I need the lines below from the one with "U2 pin in-: GND -> U1/out" down to the one with "C8: 100nF (GND, VTH) -> 680nF (GND, VTH)" reproduced exactly, both ends included, and nothing else.

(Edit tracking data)
**********

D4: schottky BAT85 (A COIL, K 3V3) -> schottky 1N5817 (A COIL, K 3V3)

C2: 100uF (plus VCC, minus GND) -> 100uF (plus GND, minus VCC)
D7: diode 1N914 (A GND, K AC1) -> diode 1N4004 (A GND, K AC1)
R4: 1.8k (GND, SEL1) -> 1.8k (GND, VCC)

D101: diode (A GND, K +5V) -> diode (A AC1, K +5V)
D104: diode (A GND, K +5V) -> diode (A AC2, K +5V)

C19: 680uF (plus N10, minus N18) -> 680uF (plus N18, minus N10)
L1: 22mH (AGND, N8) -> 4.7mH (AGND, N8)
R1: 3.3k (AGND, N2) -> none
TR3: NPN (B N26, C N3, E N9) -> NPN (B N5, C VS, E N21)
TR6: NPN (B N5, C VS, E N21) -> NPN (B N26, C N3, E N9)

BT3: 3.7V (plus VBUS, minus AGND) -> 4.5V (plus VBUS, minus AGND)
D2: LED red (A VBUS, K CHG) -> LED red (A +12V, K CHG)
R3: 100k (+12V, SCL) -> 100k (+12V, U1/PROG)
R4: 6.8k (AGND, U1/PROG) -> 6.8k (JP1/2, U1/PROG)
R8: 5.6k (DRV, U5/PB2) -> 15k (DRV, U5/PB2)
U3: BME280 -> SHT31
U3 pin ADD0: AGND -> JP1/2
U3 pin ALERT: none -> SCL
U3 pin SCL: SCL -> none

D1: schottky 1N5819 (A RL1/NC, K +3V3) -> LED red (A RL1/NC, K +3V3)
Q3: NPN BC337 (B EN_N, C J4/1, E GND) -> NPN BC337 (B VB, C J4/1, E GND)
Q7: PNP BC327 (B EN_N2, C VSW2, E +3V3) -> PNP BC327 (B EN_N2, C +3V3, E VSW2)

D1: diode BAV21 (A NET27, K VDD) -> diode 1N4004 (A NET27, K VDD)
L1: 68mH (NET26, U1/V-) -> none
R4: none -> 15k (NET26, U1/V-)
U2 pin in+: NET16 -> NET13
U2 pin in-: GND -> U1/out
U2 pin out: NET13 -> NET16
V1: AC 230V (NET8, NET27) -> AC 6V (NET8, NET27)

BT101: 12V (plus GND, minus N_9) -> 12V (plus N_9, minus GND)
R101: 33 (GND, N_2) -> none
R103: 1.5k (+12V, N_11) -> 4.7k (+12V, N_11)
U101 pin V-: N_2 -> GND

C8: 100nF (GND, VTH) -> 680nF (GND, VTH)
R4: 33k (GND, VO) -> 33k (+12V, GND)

**********

▶ [Finished exercise]
U2 pin in-: GND -> U1/out
U2 pin out: NET13 -> NET16
V1: AC 230V (NET8, NET27) -> AC 6V (NET8, NET27)

BT101: 12V (plus GND, minus N_9) -> 12V (plus N_9, minus GND)
R101: 33 (GND, N_2) -> none
R103: 1.5k (+12V, N_11) -> 4.7k (+12V, N_11)
U101 pin V-: N_2 -> GND

C8: 100nF (GND, VTH) -> 680nF (GND, VTH)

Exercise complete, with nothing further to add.